- _Material to process_

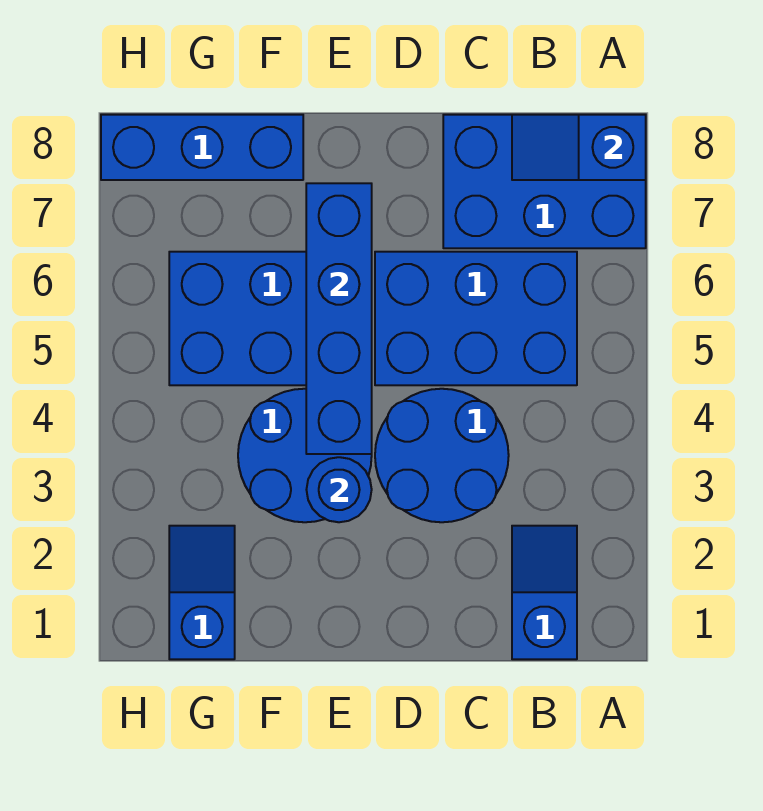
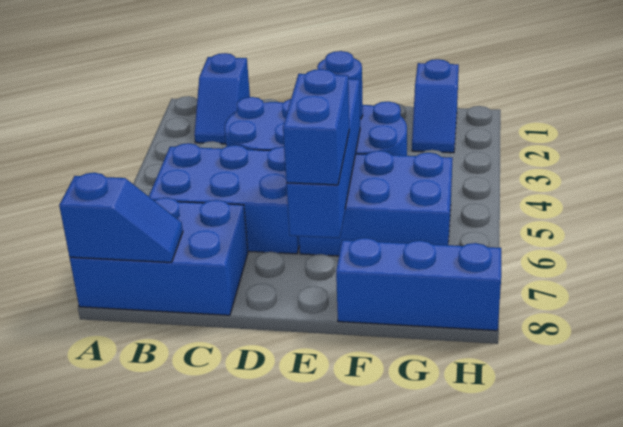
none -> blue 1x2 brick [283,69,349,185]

* * *

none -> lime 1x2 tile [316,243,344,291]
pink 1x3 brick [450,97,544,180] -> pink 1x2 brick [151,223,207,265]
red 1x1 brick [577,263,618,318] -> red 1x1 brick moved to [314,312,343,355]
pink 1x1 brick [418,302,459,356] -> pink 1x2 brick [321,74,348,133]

- _What you are asked to do_
From the records above, transcribe without alteration every line from the one with "none -> lime 1x2 tile [316,243,344,291]" to the one with "pink 1x1 brick", inclusive.

- _Solution_
none -> lime 1x2 tile [316,243,344,291]
pink 1x3 brick [450,97,544,180] -> pink 1x2 brick [151,223,207,265]
red 1x1 brick [577,263,618,318] -> red 1x1 brick moved to [314,312,343,355]
pink 1x1 brick [418,302,459,356] -> pink 1x2 brick [321,74,348,133]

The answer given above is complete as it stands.